_What this task involves_
Exact reproduction of the listing is required. Pictures are not reproduced.

_Given entries_

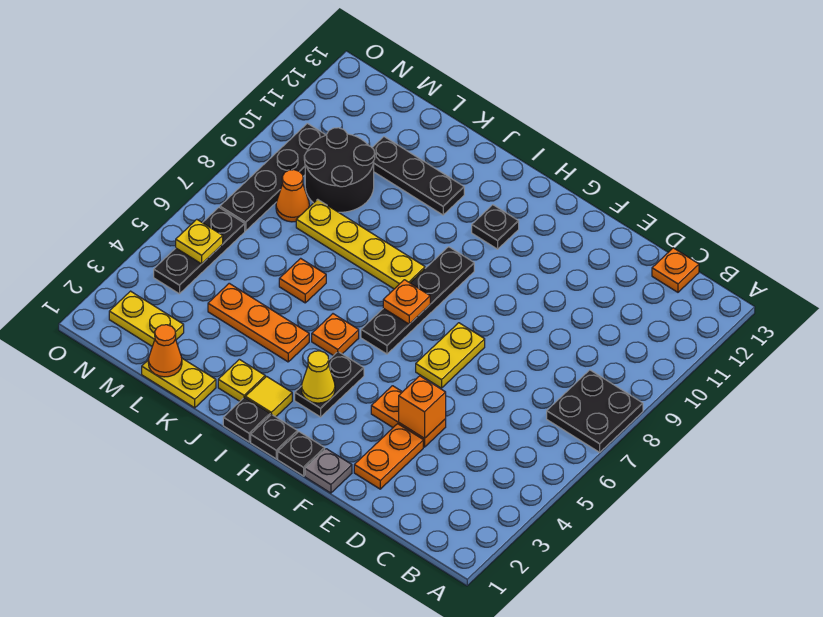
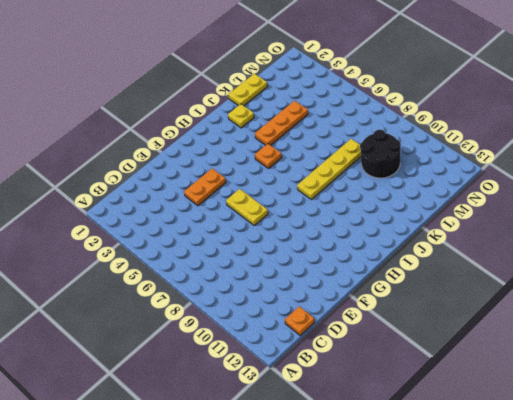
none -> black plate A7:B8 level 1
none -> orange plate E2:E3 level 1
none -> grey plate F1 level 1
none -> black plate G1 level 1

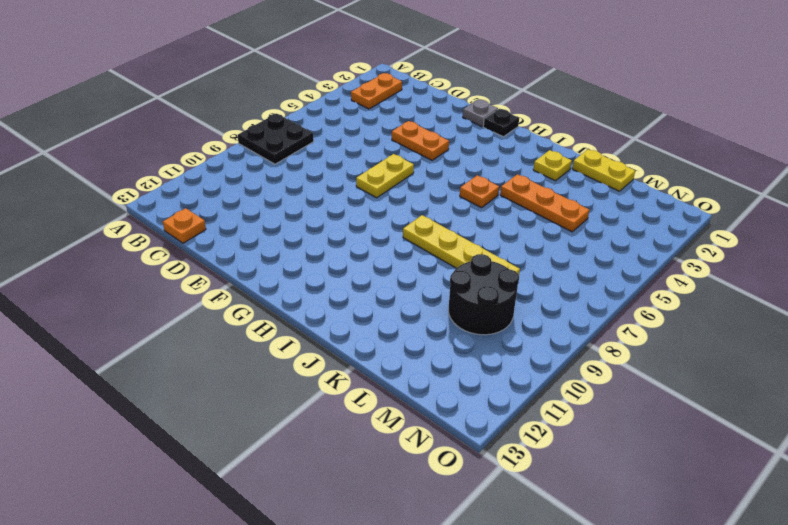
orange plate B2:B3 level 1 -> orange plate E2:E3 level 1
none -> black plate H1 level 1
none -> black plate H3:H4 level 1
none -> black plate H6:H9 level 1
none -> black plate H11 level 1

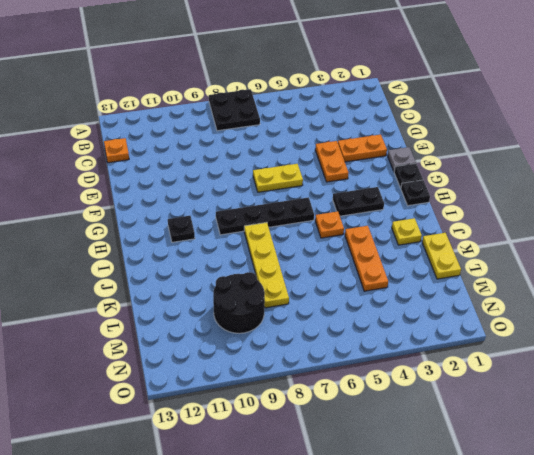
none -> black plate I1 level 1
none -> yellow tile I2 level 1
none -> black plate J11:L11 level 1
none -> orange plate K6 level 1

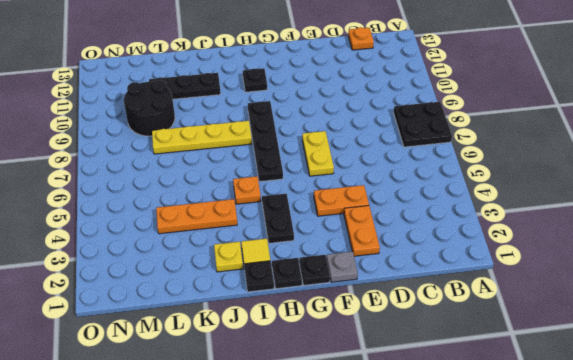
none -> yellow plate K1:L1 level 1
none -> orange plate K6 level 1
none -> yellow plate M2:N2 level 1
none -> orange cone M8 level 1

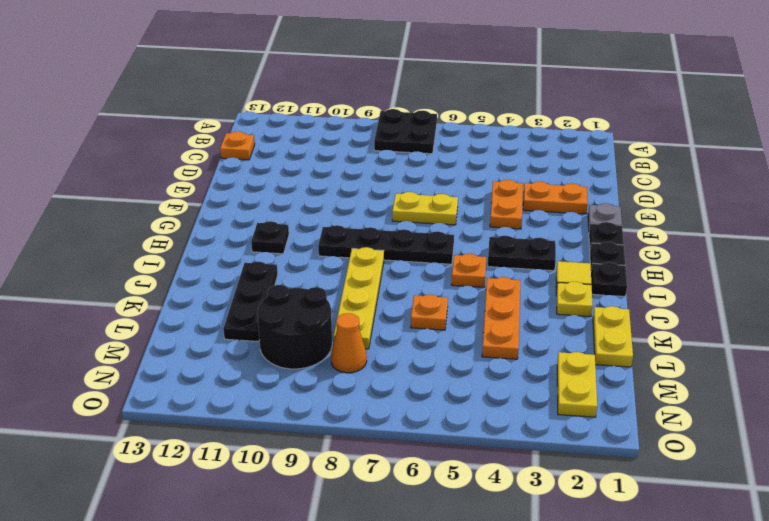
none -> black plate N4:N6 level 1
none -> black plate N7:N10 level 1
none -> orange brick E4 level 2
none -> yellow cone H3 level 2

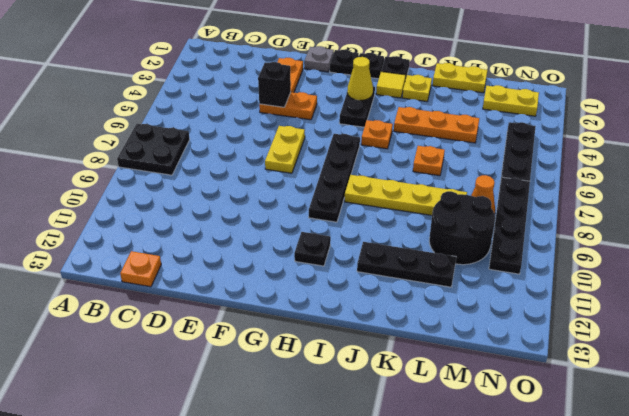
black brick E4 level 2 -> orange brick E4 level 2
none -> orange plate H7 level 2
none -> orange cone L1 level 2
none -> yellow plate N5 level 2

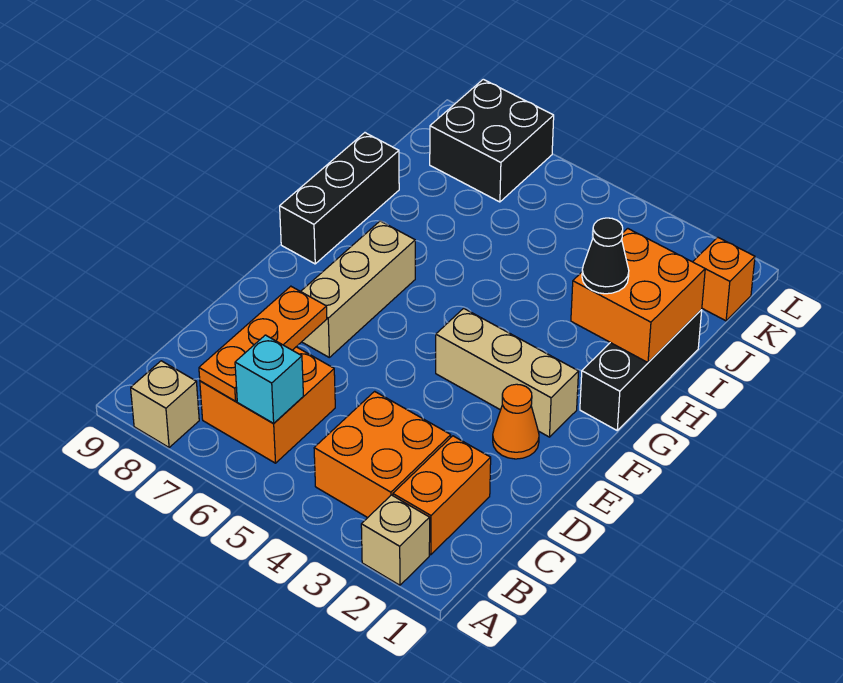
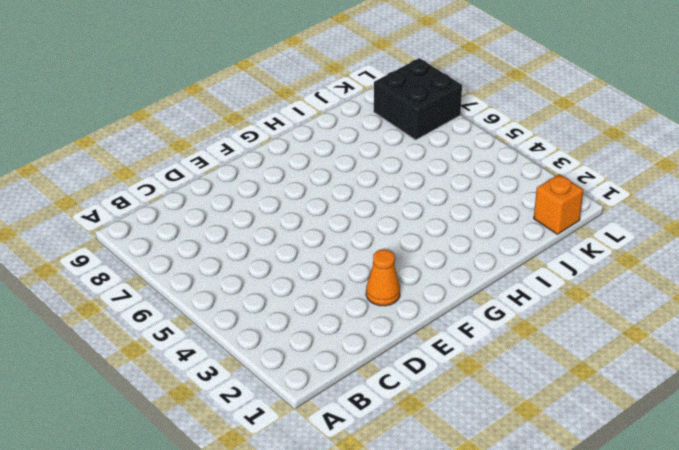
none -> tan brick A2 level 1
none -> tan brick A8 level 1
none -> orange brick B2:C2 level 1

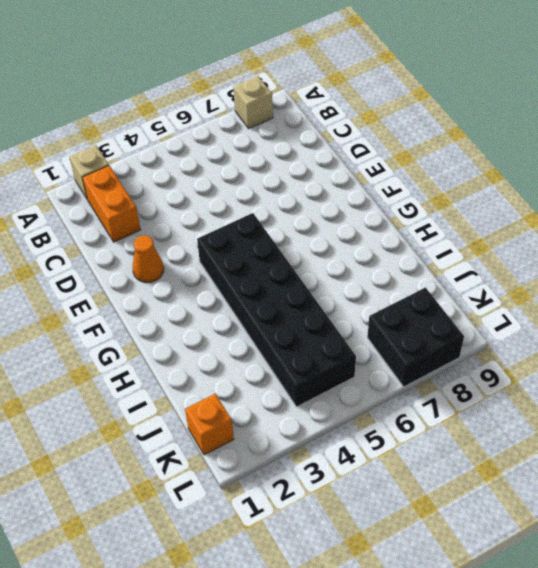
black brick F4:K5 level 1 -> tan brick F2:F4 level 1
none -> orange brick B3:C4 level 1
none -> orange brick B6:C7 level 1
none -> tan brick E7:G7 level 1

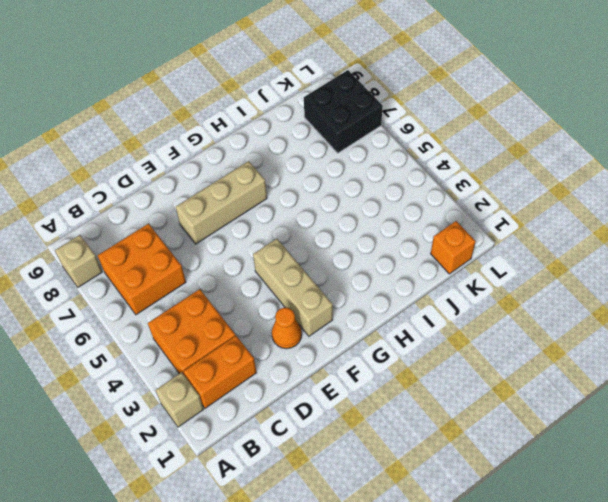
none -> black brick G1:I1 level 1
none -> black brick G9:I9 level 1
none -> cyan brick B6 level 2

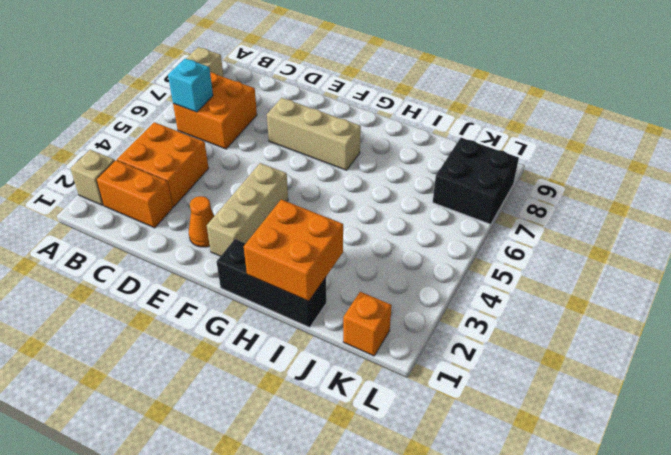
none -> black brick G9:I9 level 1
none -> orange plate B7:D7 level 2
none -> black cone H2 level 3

_Response to the exercise_
none -> black plate A7:B8 level 1
none -> orange plate E2:E3 level 1
none -> grey plate F1 level 1
none -> black plate G1 level 1

orange plate B2:B3 level 1 -> orange plate E2:E3 level 1
none -> black plate H1 level 1
none -> black plate H3:H4 level 1
none -> black plate H6:H9 level 1
none -> black plate H11 level 1

none -> black plate I1 level 1
none -> yellow tile I2 level 1
none -> black plate J11:L11 level 1
none -> orange plate K6 level 1

none -> yellow plate K1:L1 level 1
none -> orange plate K6 level 1
none -> yellow plate M2:N2 level 1
none -> orange cone M8 level 1

none -> black plate N4:N6 level 1
none -> black plate N7:N10 level 1
none -> orange brick E4 level 2
none -> yellow cone H3 level 2

black brick E4 level 2 -> orange brick E4 level 2
none -> orange plate H7 level 2
none -> orange cone L1 level 2
none -> yellow plate N5 level 2

none -> tan brick A2 level 1
none -> tan brick A8 level 1
none -> orange brick B2:C2 level 1

black brick F4:K5 level 1 -> tan brick F2:F4 level 1
none -> orange brick B3:C4 level 1
none -> orange brick B6:C7 level 1
none -> tan brick E7:G7 level 1

none -> black brick G1:I1 level 1
none -> black brick G9:I9 level 1
none -> cyan brick B6 level 2

none -> black brick G9:I9 level 1
none -> orange plate B7:D7 level 2
none -> black cone H2 level 3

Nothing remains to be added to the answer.